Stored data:
■ ■ ■

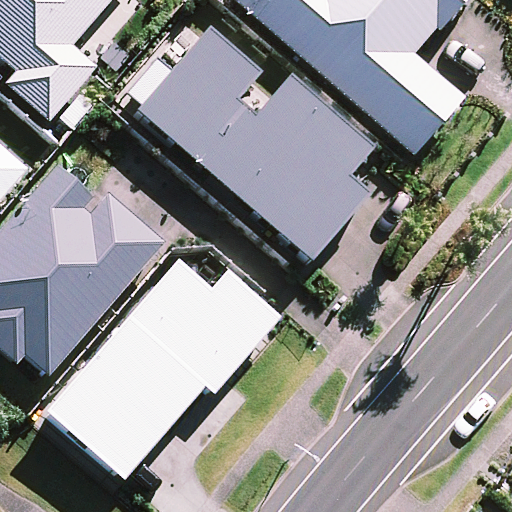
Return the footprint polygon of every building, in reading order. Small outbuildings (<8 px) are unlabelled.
[(0,0),(0,65),(13,76),(1,89),(45,126),(92,70),(68,49),(110,0),(0,0)] [(223,0),(224,0),(407,161),(459,101),(409,60),(431,33),(435,36),(465,0),(223,0)] [(136,110),(130,116),(305,266),(364,200),(341,181),(368,155),(283,83),(251,120),(233,106),(254,78),(202,35),(167,75),(152,63),(122,98),(136,110)] [(0,199),(23,173),(0,153),(0,199)] [(42,380),(158,247),(101,198),(84,218),(78,213),(87,203),(50,172),(0,230),(0,359),(9,367),(17,359),(42,380)] [(205,294),(172,267),(39,417),(117,486),(197,390),(207,399),(277,323),(221,276),(205,294)]
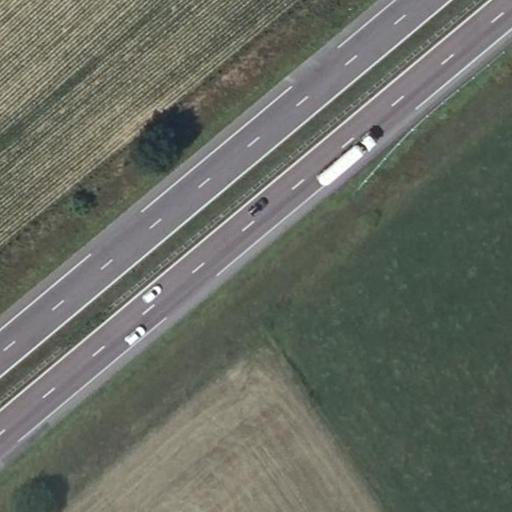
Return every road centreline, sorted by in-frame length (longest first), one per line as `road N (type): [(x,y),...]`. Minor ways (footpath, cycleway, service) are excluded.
road 1 (motorway): [(0,434),(511,5)]
road 2 (motorway): [(421,0),(0,353)]
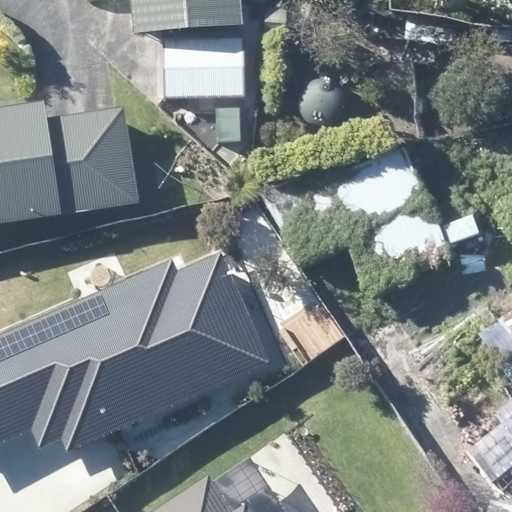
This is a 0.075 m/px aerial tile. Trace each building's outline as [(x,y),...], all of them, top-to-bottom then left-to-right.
[(113,0),(117,42),(150,39),(226,35),(223,0),(113,0)] [(278,12),(258,10),(258,44),(278,46),(278,12)] [(446,27),(396,23),(395,47),(444,51),(446,27)] [(233,102),(231,59),(232,44),(150,45),(151,100),(151,103),(233,102)] [(0,229),(126,212),(112,116),(30,127),(28,111),(0,114),(0,229)] [(206,114),(206,145),(229,146),(228,115),(206,114)] [(511,334),(456,254),(412,164),(265,204),(306,263),(357,249),(369,296),(511,508),(511,334)] [(0,350),(0,454),(28,443),(40,470),(269,373),(219,257),(0,350)] [(333,511),(287,440),(175,511),(333,511)]
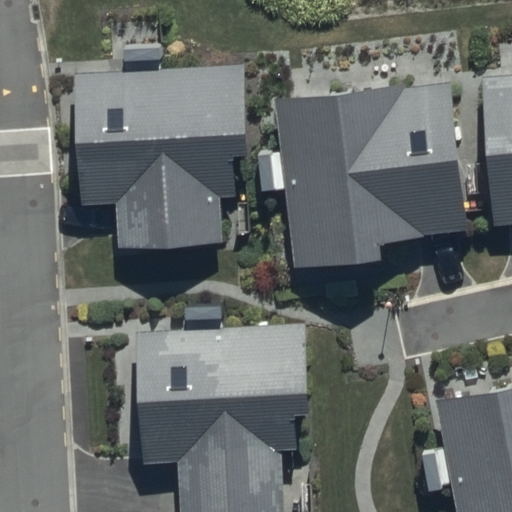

■ ■ ■

● **Problem description**
Present everything from the line containing "Return every road" down to the line containing "road 2 (motorway): [(421,0),(0,353)]" as a Markdown table with the columns Row and Line, one numbered row per line and no blank lines.

● **Exercise response**
| Row | Line |
|---|---|
| 1 | Return every road centreline, sorted by in-frame length (longest first), one per line as `road N (type): [(x,y),...]`. Minor ways (footpath, cycleway, service) are excluded. |
| 2 | road 1 (motorway): [(0,434),(511,5)] |
| 3 | road 2 (motorway): [(421,0),(0,353)] |